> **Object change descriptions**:
[Start of section]
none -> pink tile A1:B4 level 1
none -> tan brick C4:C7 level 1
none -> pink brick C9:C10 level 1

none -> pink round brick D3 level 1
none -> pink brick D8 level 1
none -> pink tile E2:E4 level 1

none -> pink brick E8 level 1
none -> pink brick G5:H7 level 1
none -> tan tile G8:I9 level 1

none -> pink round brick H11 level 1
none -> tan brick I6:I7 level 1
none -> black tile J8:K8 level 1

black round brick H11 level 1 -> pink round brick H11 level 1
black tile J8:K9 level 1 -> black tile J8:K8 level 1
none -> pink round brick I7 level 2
[End of section]
[Start of section]
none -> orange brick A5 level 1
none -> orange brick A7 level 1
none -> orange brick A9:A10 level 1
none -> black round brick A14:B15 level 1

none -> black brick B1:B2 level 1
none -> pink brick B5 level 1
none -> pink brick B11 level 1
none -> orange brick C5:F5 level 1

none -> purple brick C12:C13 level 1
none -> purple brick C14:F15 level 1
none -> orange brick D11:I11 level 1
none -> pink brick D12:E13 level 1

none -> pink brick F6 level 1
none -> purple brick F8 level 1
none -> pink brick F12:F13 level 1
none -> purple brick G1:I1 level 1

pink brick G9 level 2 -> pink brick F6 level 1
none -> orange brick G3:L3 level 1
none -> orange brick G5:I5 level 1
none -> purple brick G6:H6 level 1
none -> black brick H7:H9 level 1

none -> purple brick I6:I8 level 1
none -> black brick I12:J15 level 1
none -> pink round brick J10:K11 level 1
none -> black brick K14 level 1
[End of section]
[Start of section]
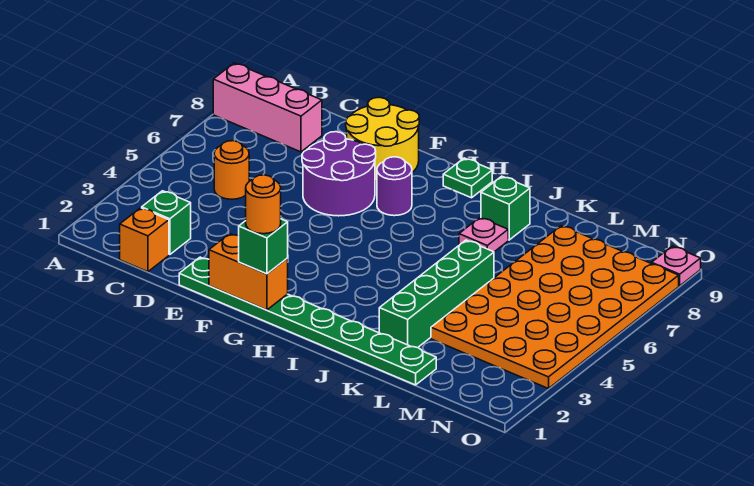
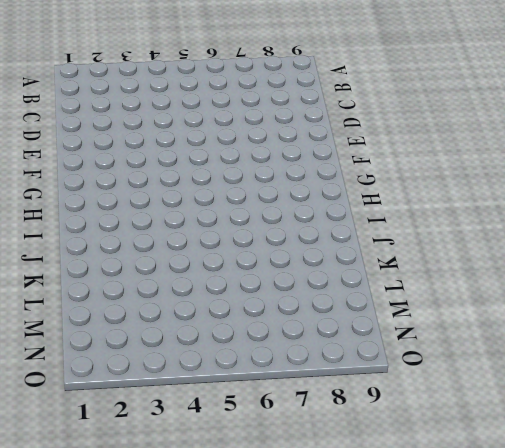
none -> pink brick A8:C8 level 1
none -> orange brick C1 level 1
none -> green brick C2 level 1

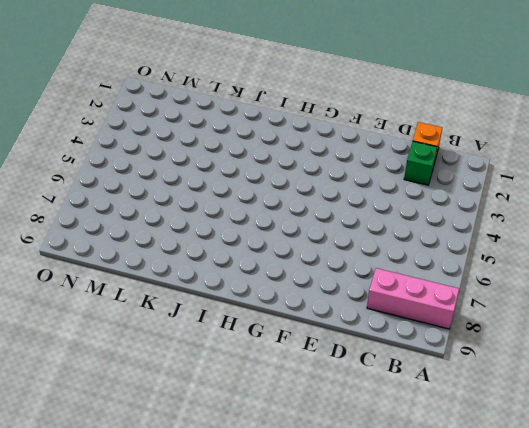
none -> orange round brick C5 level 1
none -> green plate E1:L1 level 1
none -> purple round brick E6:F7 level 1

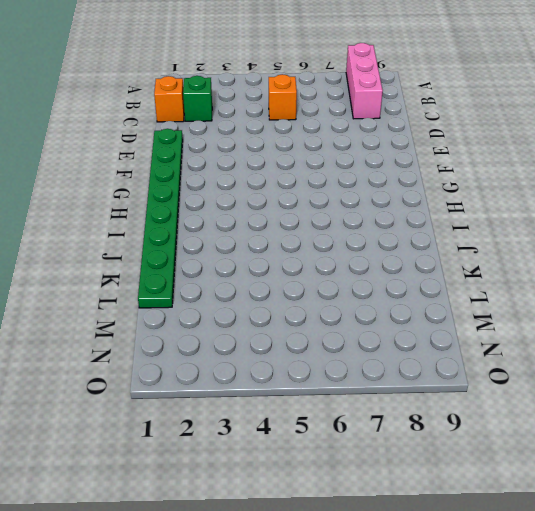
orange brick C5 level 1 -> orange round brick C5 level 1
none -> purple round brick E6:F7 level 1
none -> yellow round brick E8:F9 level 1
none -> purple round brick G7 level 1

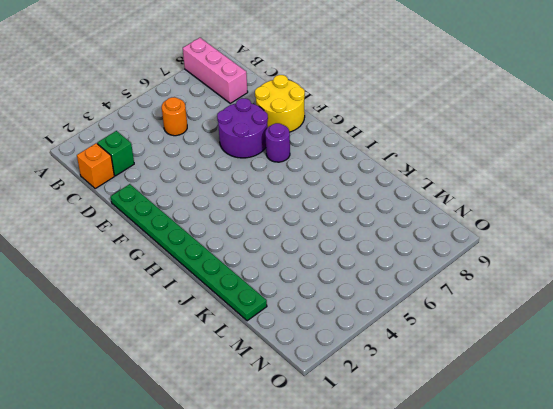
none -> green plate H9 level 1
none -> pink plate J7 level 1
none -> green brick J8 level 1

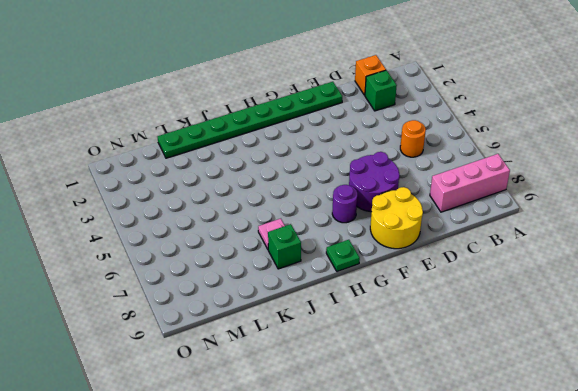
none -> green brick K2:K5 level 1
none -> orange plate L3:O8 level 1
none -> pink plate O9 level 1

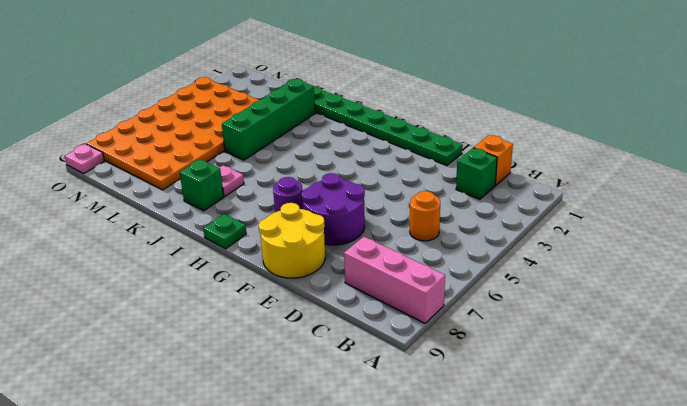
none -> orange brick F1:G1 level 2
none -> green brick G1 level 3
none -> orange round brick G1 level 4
[End of section]
> **Instructions for the task**: Look above for the line with "none -> pink plate O9 level 1" and the line with "none -> orange round brick G1 level 4", then copy exactly the lines from the first through the second, both kept, with no pictures.

> **The answer**:
none -> pink plate O9 level 1

none -> orange brick F1:G1 level 2
none -> green brick G1 level 3
none -> orange round brick G1 level 4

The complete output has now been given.